> [Description of the task]: Each entry below is to be duplicated verbatim.

> [Information provided]:
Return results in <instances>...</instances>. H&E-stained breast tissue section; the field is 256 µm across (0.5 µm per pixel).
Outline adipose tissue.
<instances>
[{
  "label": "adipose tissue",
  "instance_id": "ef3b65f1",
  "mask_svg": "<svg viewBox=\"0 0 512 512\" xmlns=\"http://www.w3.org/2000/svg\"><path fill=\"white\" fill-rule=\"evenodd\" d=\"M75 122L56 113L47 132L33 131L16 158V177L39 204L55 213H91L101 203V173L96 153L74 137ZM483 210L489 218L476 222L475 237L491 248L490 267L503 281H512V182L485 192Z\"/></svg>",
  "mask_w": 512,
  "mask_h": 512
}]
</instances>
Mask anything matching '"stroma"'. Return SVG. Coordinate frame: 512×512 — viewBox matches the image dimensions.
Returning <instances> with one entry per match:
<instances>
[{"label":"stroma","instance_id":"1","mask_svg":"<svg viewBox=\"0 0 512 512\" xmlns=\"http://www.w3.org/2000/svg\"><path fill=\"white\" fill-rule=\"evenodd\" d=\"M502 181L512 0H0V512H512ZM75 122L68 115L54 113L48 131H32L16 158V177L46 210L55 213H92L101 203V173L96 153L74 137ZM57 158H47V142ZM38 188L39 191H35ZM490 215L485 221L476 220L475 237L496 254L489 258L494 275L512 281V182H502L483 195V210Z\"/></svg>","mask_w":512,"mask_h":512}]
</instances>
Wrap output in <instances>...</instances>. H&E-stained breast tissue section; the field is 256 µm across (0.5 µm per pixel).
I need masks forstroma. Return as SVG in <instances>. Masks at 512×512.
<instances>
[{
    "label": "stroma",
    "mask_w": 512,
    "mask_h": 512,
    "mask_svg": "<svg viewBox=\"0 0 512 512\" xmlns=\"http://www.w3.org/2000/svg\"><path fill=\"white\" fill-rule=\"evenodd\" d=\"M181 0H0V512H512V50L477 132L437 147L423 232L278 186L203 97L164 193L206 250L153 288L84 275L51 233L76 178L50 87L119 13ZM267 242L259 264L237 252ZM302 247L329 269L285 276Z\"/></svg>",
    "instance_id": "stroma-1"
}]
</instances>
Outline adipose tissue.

> [Exercise result]:
Return results in <instances>...</instances>. H&E-stained breast tissue section; the field is 256 µm across (0.5 µm per pixel).
Outline adipose tissue.
<instances>
[{
  "label": "adipose tissue",
  "instance_id": "ef3b65f1",
  "mask_svg": "<svg viewBox=\"0 0 512 512\" xmlns=\"http://www.w3.org/2000/svg\"><path fill=\"white\" fill-rule=\"evenodd\" d=\"M75 122L56 113L47 132L33 131L16 158V177L39 204L55 213H91L101 203V173L96 153L74 137ZM483 210L489 218L476 222L475 237L491 248L490 267L503 281H512V182L485 192Z\"/></svg>",
  "mask_w": 512,
  "mask_h": 512
}]
</instances>
Mask anything matching '"stroma"'. Return SVG. Coordinate frame: 512×512 — viewBox matches the image dimensions.
Returning <instances> with one entry per match:
<instances>
[{"label":"stroma","instance_id":"1","mask_svg":"<svg viewBox=\"0 0 512 512\" xmlns=\"http://www.w3.org/2000/svg\"><path fill=\"white\" fill-rule=\"evenodd\" d=\"M502 181L512 0H0V512H512ZM75 122L68 115L54 113L48 131H32L16 158V177L46 210L55 213H92L101 203V173L96 153L74 137ZM57 158H47V142ZM38 188L39 191H35ZM490 215L485 221L476 220L475 237L496 254L489 258L494 275L512 281V182H502L483 195V210Z\"/></svg>","mask_w":512,"mask_h":512}]
</instances>
Wrap output in <instances>...</instances>. H&E-stained breast tissue section; the field is 256 µm across (0.5 µm per pixel).
I need masks forstroma. Return as SVG in <instances>. Masks at 512×512.
<instances>
[{
    "label": "stroma",
    "mask_w": 512,
    "mask_h": 512,
    "mask_svg": "<svg viewBox=\"0 0 512 512\" xmlns=\"http://www.w3.org/2000/svg\"><path fill=\"white\" fill-rule=\"evenodd\" d=\"M181 0H0V512H512V50L477 132L437 147L423 232L278 186L203 97L164 193L206 250L153 288L84 275L51 233L76 178L50 87L119 13ZM267 242L259 264L237 252ZM302 247L329 269L285 276Z\"/></svg>",
    "instance_id": "stroma-1"
}]
</instances>
Outline adipose tissue.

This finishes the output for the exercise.